To do: In the material below, find the line with "camera: 55 degrees right, 5 degrees up" and the line with "yellow padlock [150,250,218,389]", then output those two lines and every line between them, exactly.

Exercise data:

Start of Block

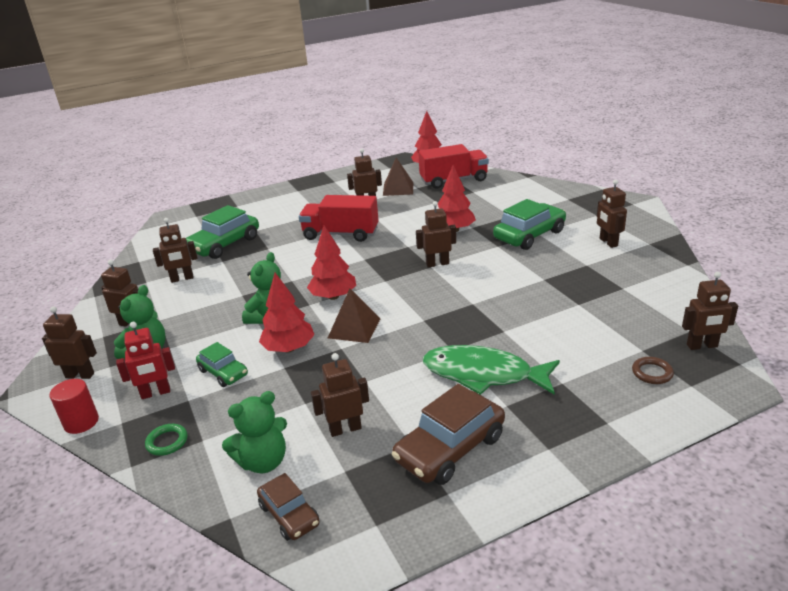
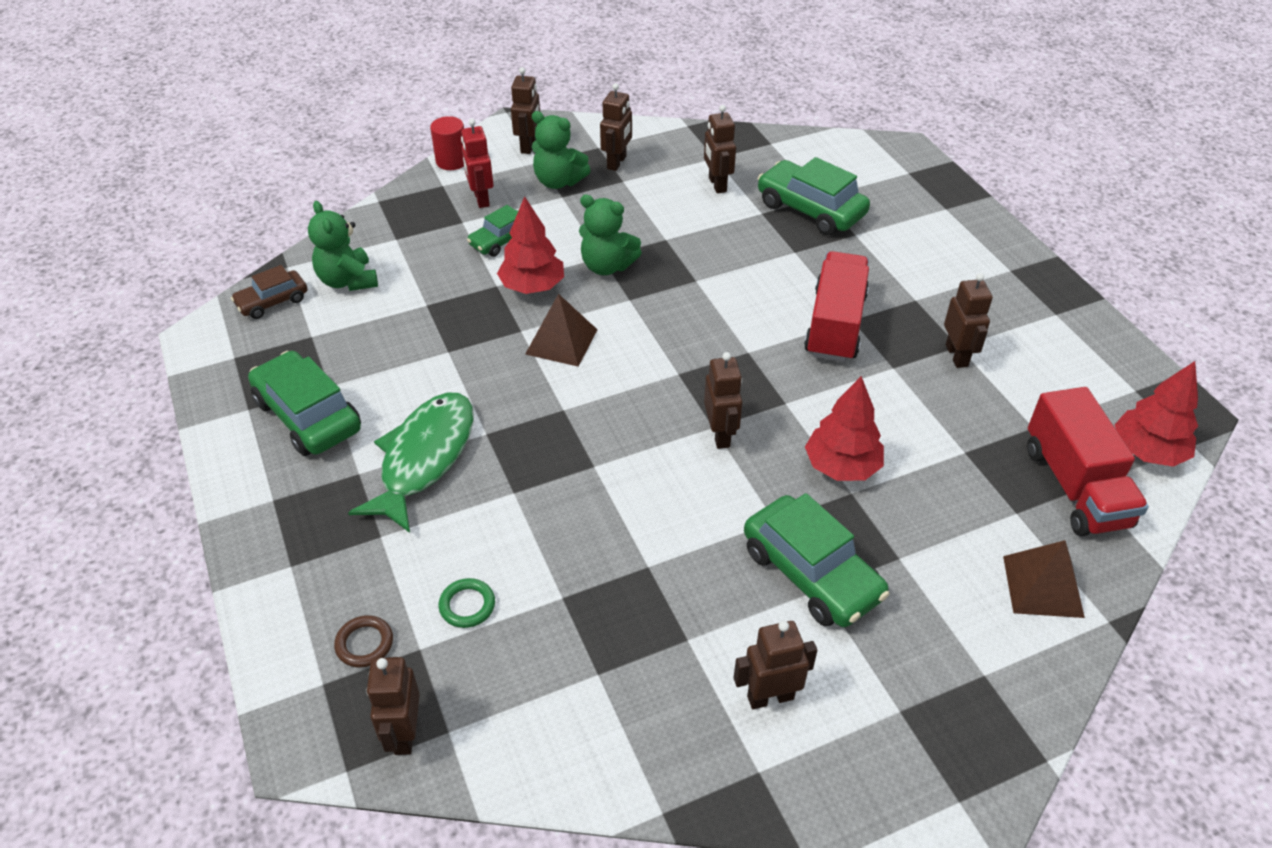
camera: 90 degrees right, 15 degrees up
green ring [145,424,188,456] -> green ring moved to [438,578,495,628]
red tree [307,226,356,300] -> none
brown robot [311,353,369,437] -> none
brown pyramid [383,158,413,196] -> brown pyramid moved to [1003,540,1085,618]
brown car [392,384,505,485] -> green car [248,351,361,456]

End of Block
Start of Block

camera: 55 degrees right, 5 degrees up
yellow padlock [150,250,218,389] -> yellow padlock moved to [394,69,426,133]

End of Block
Start of Block

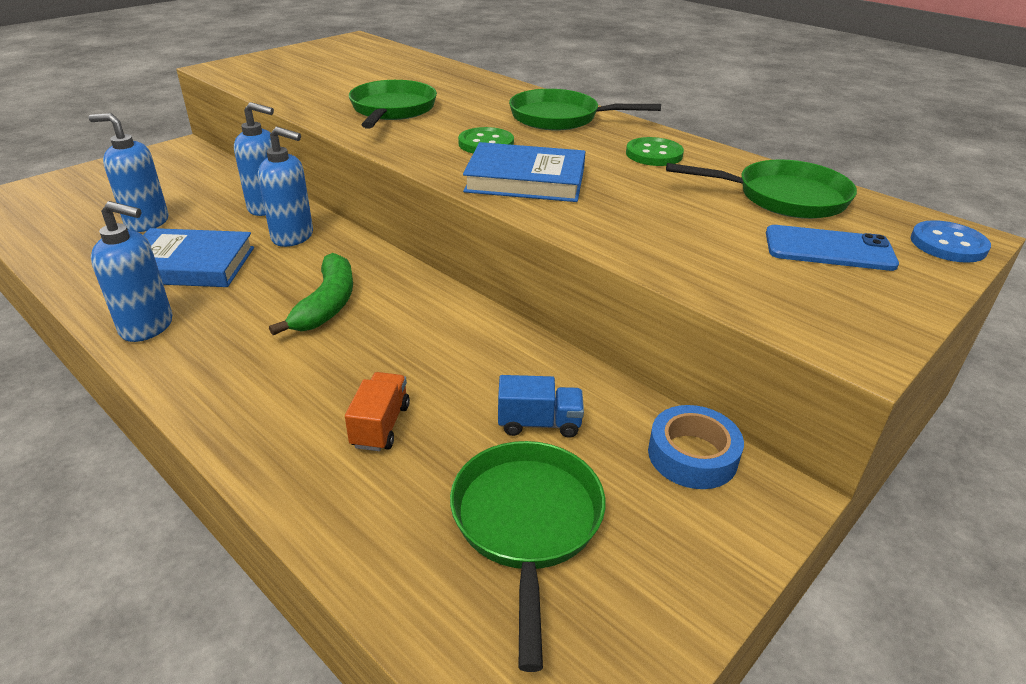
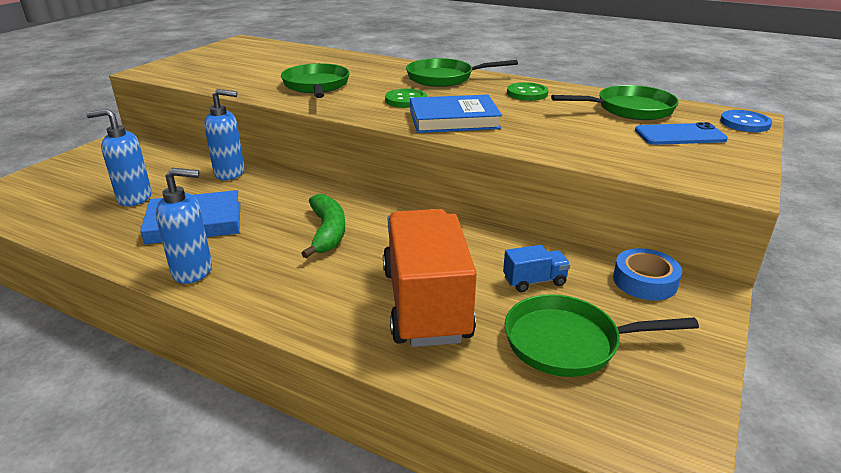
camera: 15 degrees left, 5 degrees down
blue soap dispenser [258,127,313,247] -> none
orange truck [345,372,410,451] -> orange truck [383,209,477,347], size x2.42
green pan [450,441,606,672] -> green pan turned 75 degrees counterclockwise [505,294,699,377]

End of Block

Result of this task:
camera: 55 degrees right, 5 degrees up
yellow padlock [150,250,218,389] -> yellow padlock moved to [394,69,426,133]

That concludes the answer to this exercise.